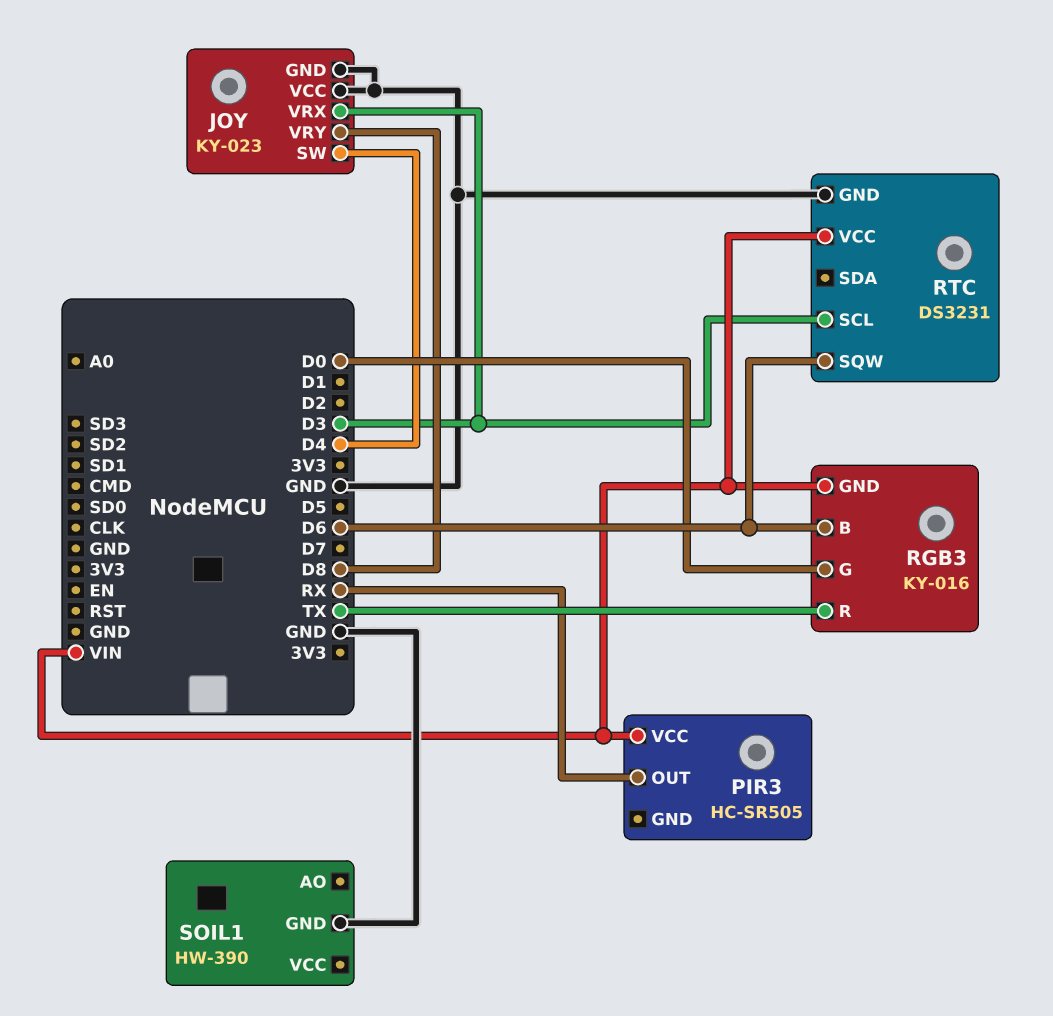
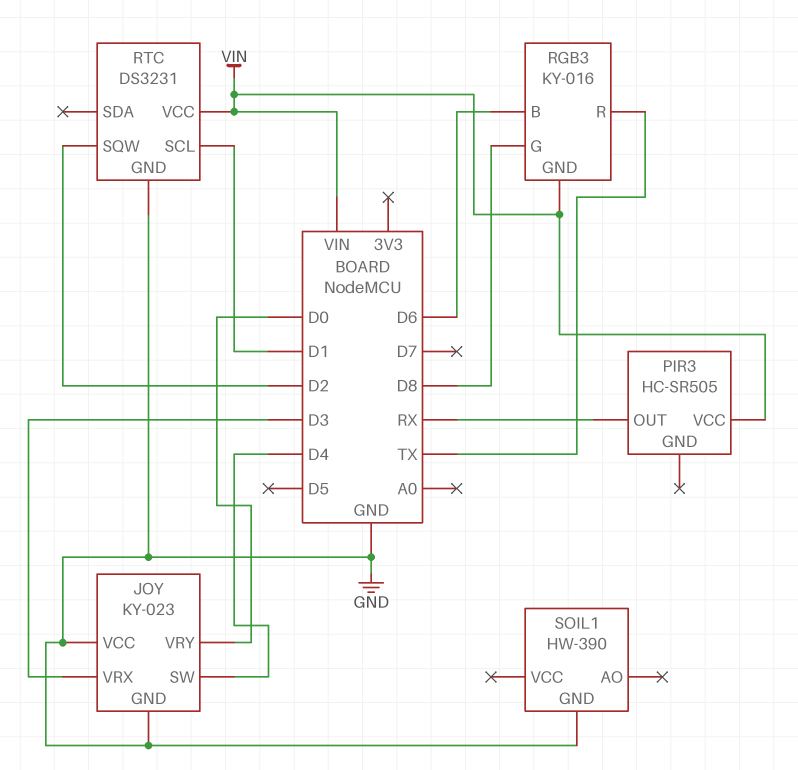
JOY pin VRY: D8 -> D0
RGB3 pin G: D0 -> D8
RTC pin SCL: D3 -> D1
RTC pin SQW: D6 -> D2

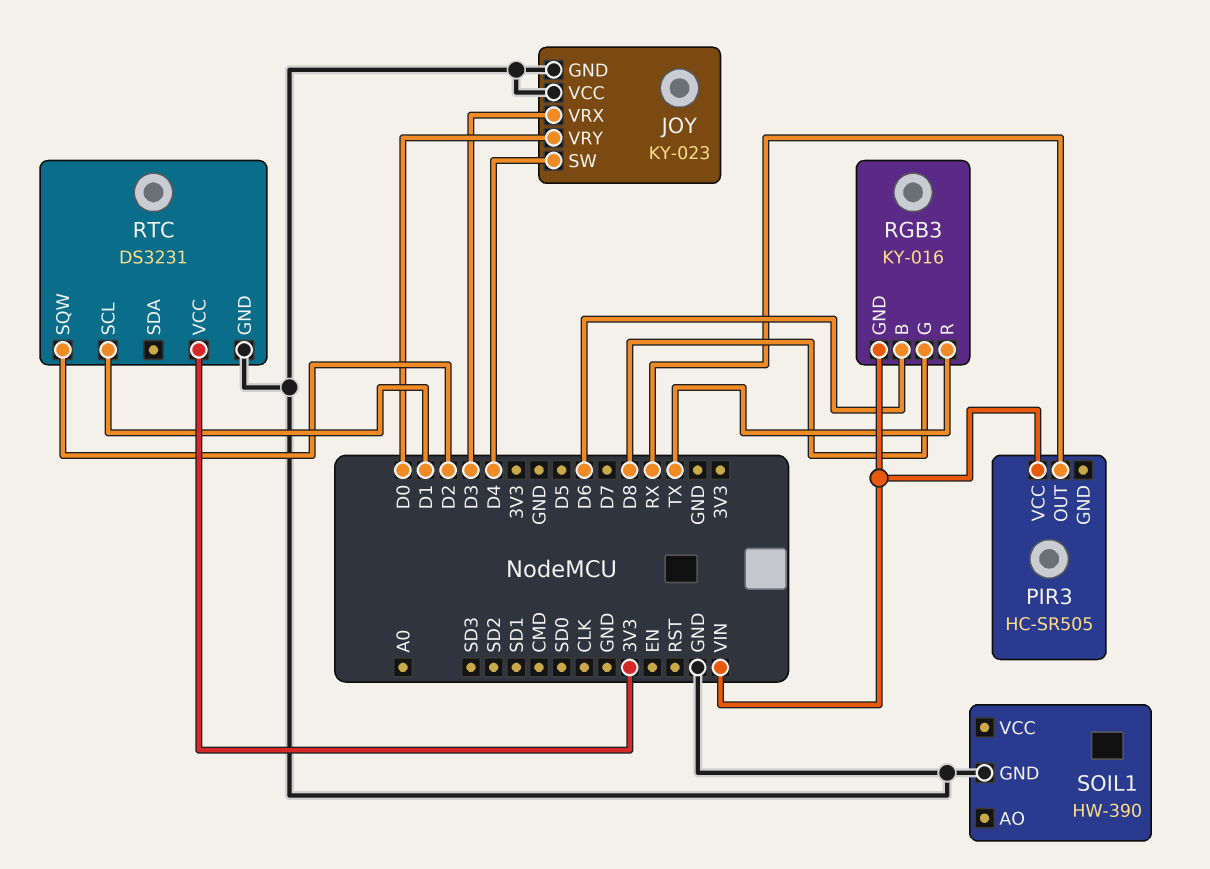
RTC pin VCC: VIN -> 3V3

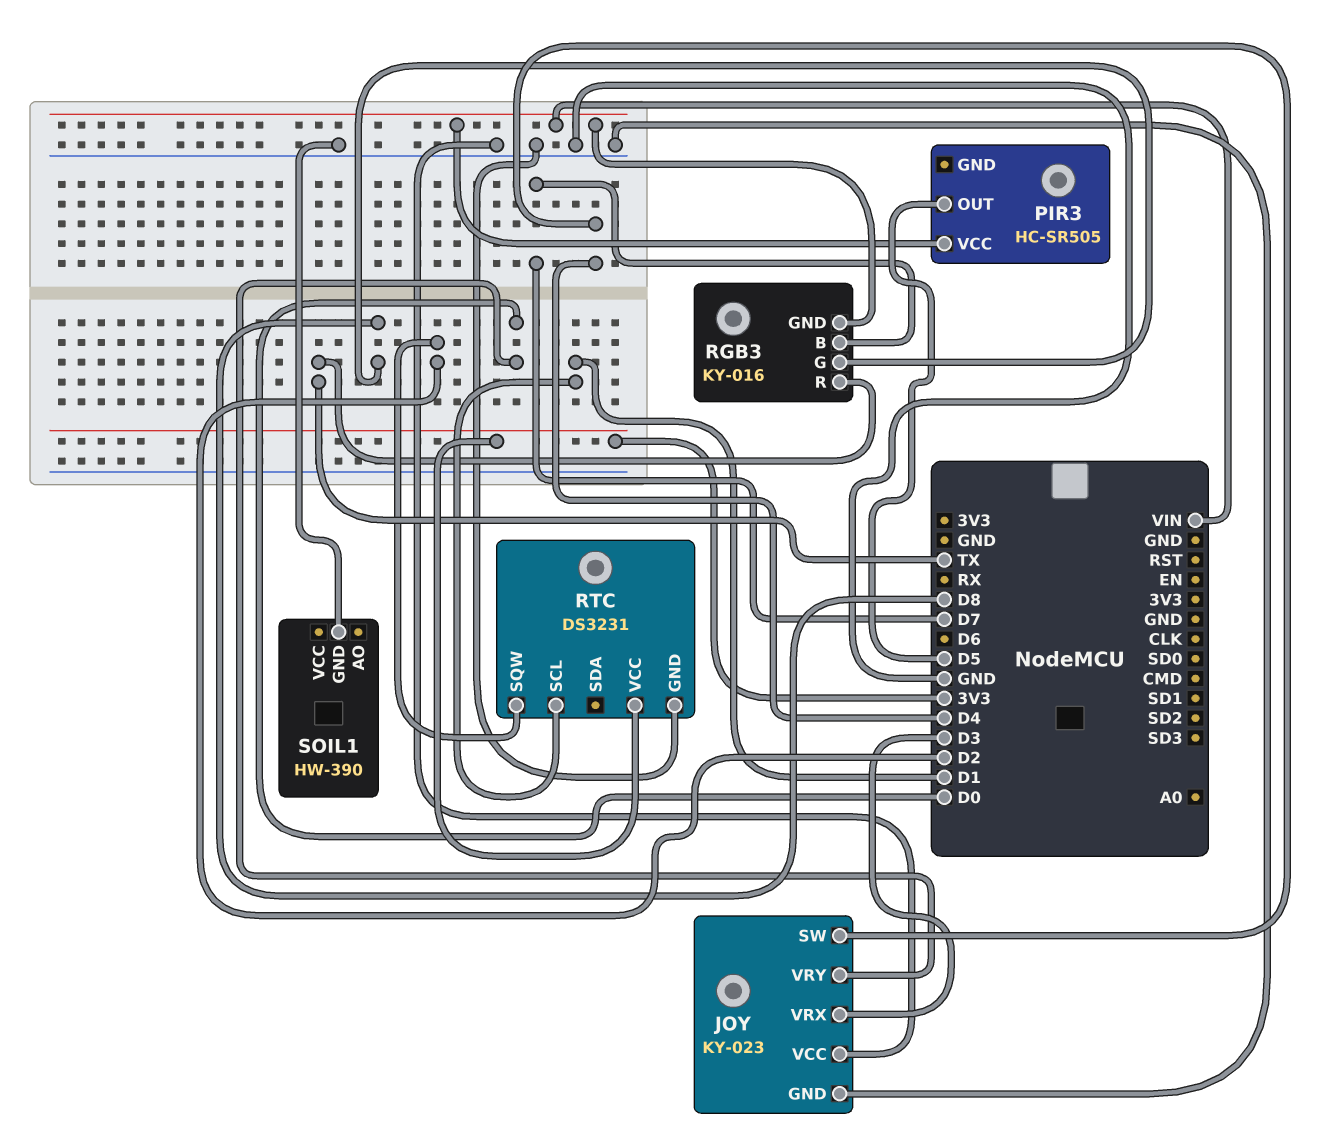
PIR3 pin OUT: RX -> D5
RGB3 pin B: D6 -> D7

# Task statement
Could the data be reproduced exactly, with the pictures omitted?

# Answer for the task
JOY pin VRY: D8 -> D0
RGB3 pin G: D0 -> D8
RTC pin SCL: D3 -> D1
RTC pin SQW: D6 -> D2

RTC pin VCC: VIN -> 3V3

PIR3 pin OUT: RX -> D5
RGB3 pin B: D6 -> D7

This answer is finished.